*** Opening Supplied information ***
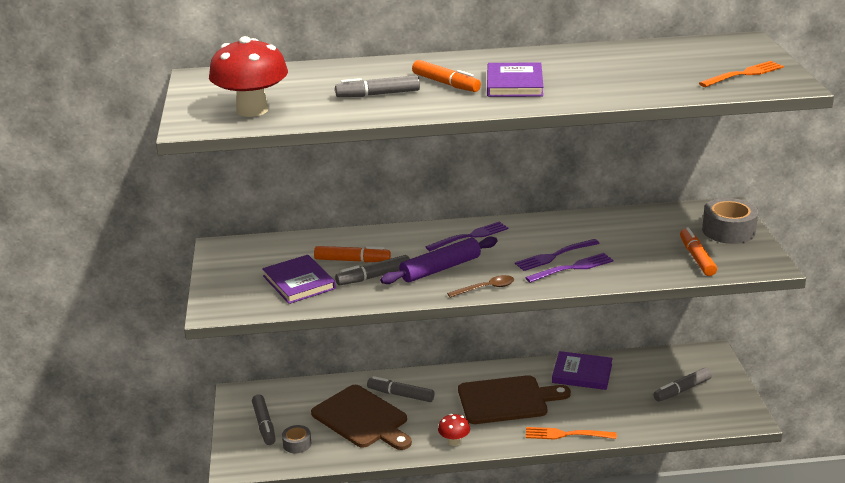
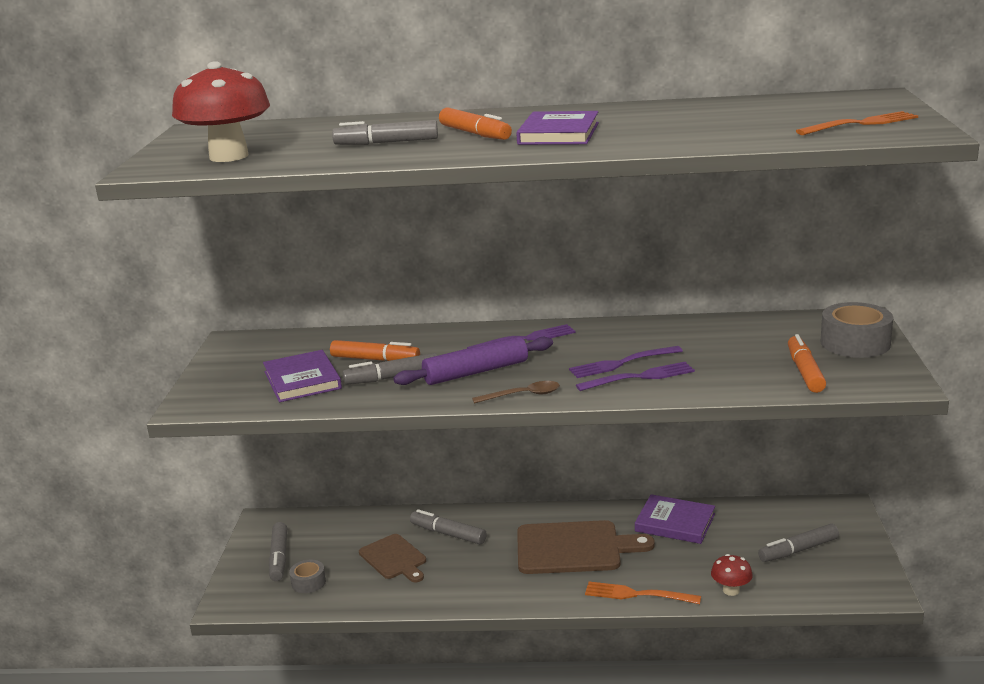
camera: 10 degrees right, 5 degrees down
(362, 419) = (394, 558): brown cutting board -> brown cutting board, size x0.61
(454, 441) = (495, 593): red mushroom -> red mushroom (731, 590)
*** Closing Supplied information ***
The result should be the lines from the line with "(362, 419) = (394, 558): brown" to the last line of the material, returned exactly and without any other line.

(362, 419) = (394, 558): brown cutting board -> brown cutting board, size x0.61
(454, 441) = (495, 593): red mushroom -> red mushroom (731, 590)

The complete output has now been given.